(Items listed in a dataset)
- Opening Delimiter -

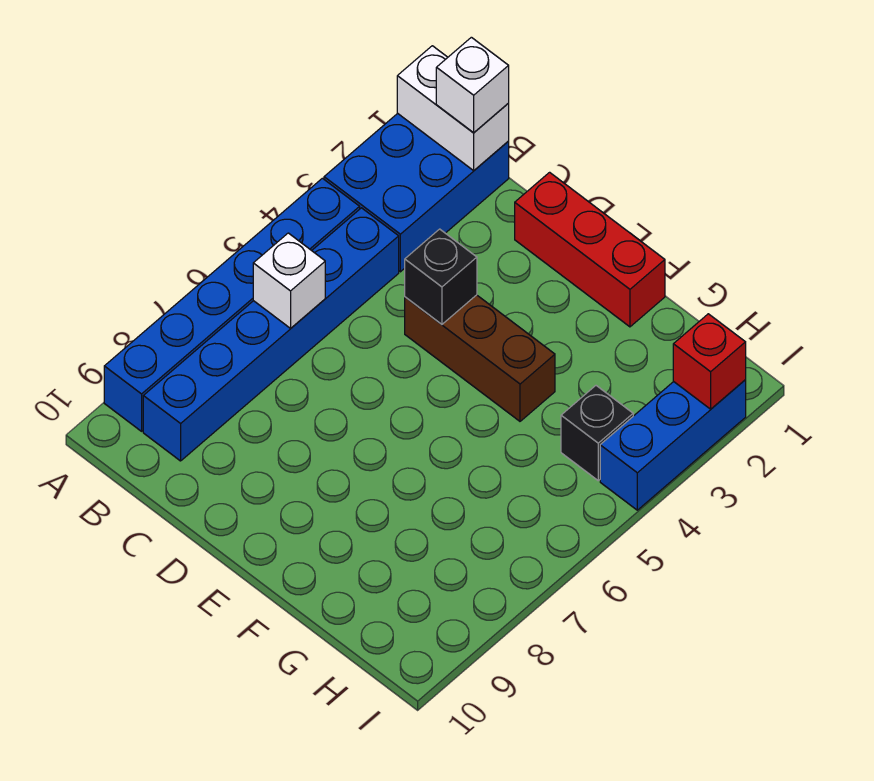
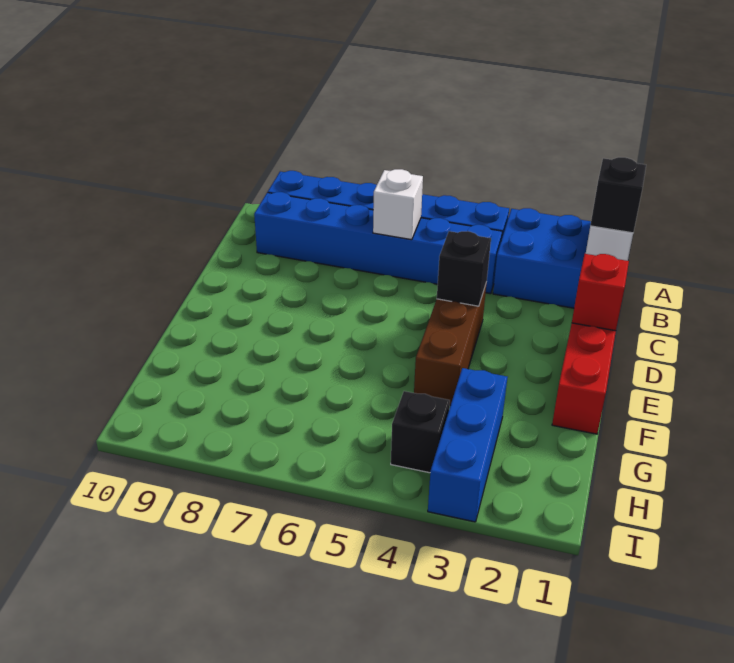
white brick B1 level 3 -> black brick B1 level 3
blue brick I2:I4 level 1 -> blue brick G3:I3 level 1
red brick I2 level 2 -> red brick D1 level 2

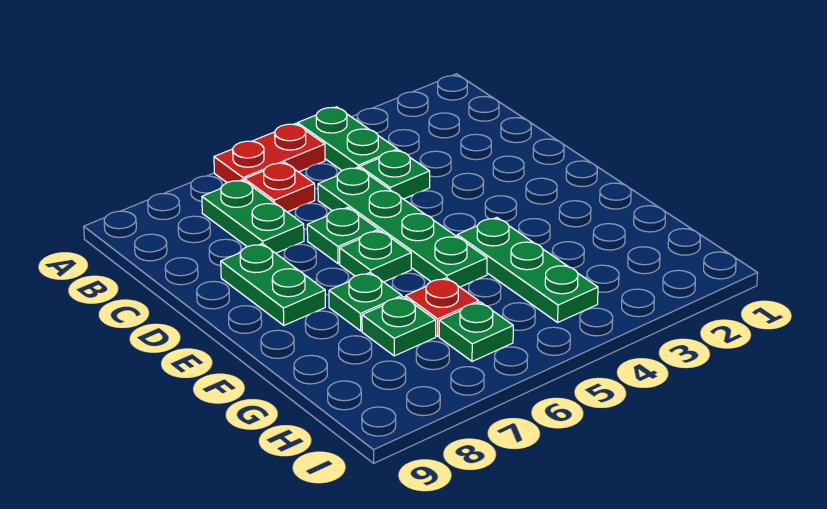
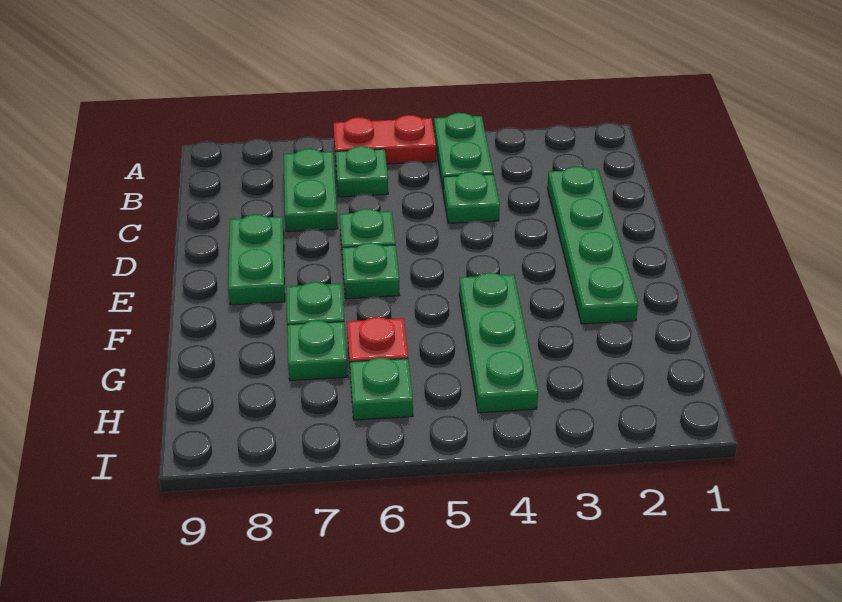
red plate B6 level 1 -> green plate B6 level 1
green plate C5:F5 level 1 -> green plate C2:F2 level 1

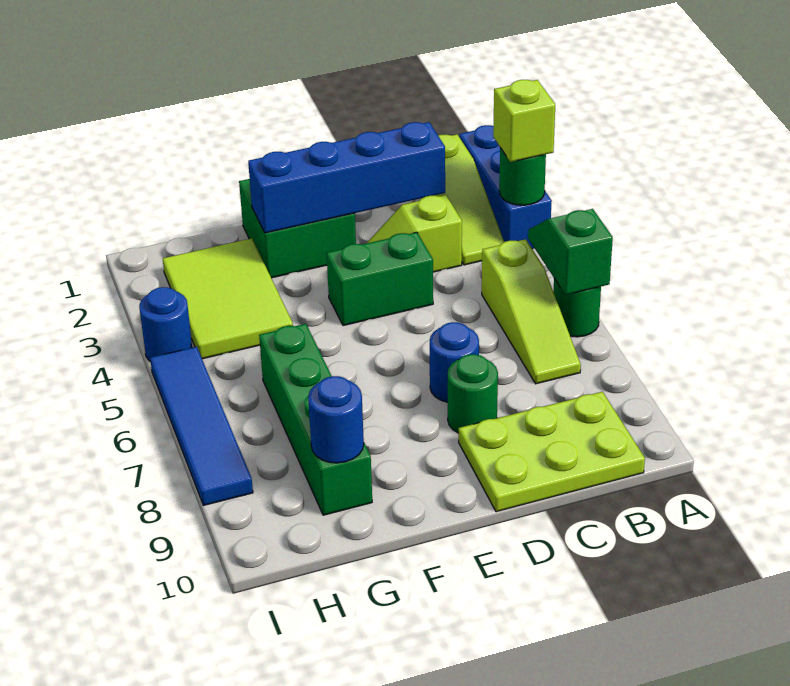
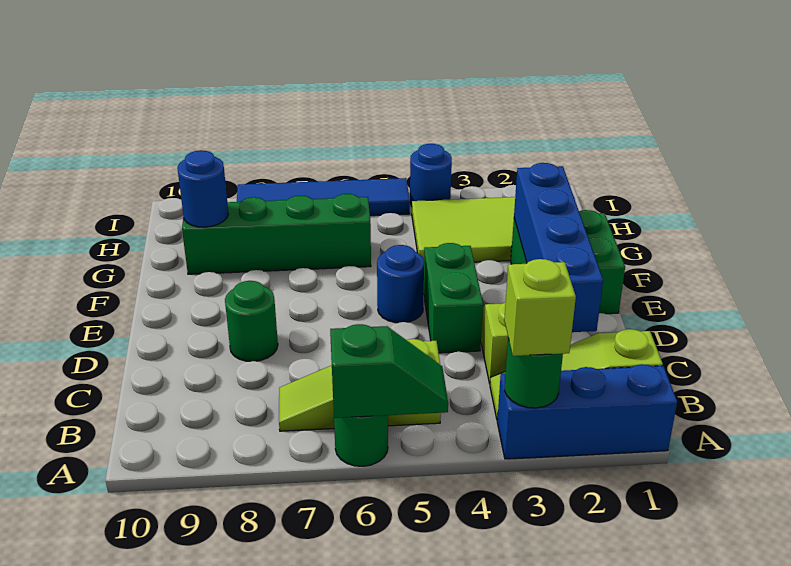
lime plate B9:D10 level 1 -> none
blue round brick D7 level 1 -> blue round brick E5 level 1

- Closing Delimiter -

Required action: All lines with the word "plate" need to be copied from the data above.

Result for this task:
red plate B6 level 1 -> green plate B6 level 1
green plate C5:F5 level 1 -> green plate C2:F2 level 1
lime plate B9:D10 level 1 -> none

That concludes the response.